Copy task, pictures excluded: set down exactly the lines from the one containing "(126, 220) = (162, 376): turquoise" to the end of the data below.

▼

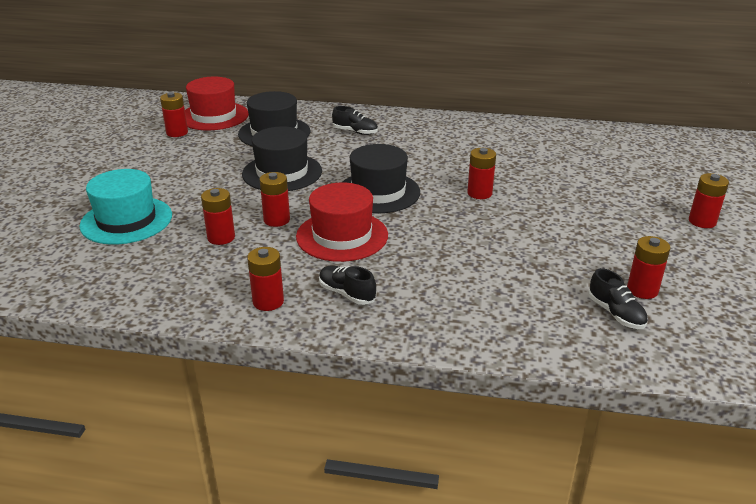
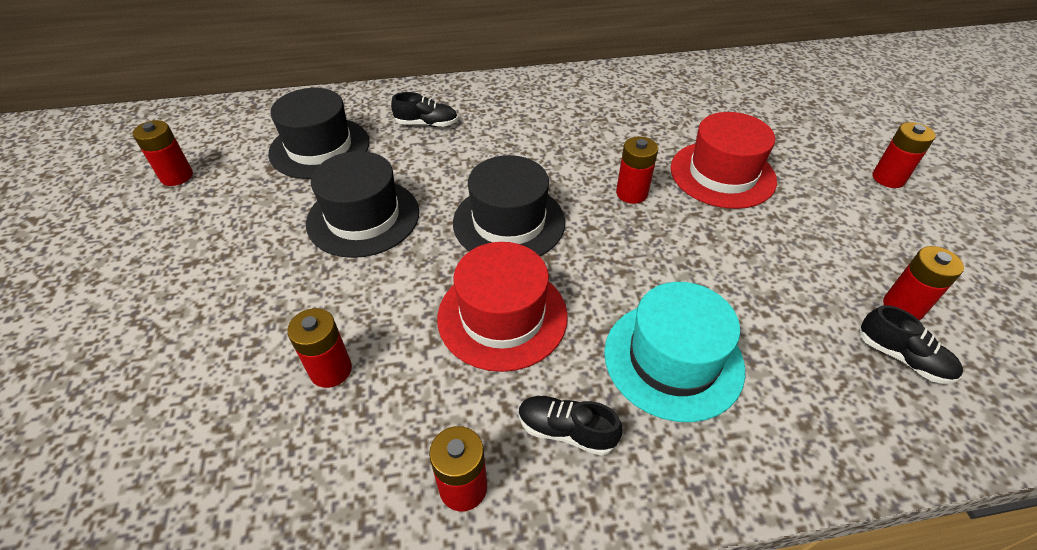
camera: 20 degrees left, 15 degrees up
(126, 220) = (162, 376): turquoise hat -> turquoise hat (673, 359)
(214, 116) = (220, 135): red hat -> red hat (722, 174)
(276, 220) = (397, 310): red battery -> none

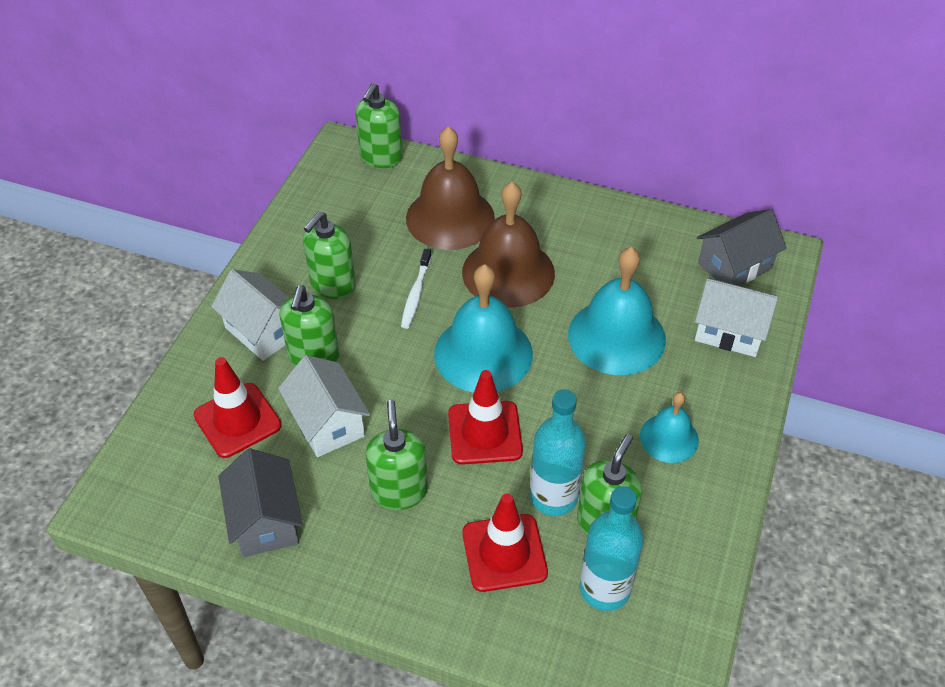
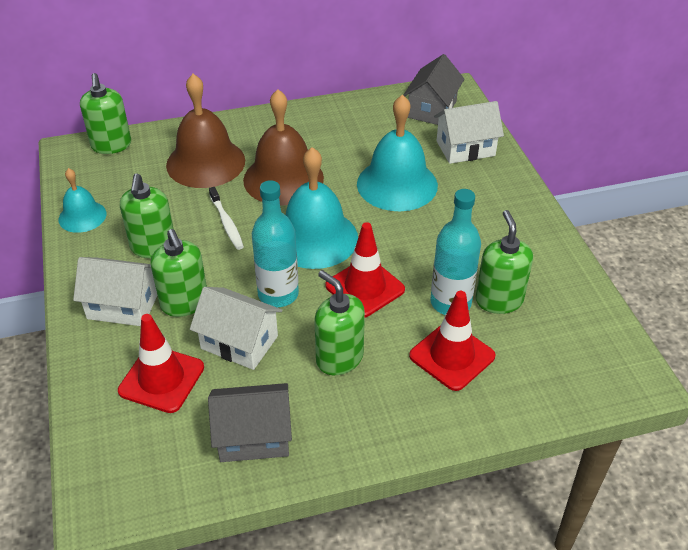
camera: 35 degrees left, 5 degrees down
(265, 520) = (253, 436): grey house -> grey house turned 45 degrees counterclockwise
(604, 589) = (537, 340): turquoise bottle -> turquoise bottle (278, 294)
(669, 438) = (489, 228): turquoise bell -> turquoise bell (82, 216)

▲

**Solution**
(126, 220) = (162, 376): turquoise hat -> turquoise hat (673, 359)
(214, 116) = (220, 135): red hat -> red hat (722, 174)
(276, 220) = (397, 310): red battery -> none

camera: 35 degrees left, 5 degrees down
(265, 520) = (253, 436): grey house -> grey house turned 45 degrees counterclockwise
(604, 589) = (537, 340): turquoise bottle -> turquoise bottle (278, 294)
(669, 438) = (489, 228): turquoise bell -> turquoise bell (82, 216)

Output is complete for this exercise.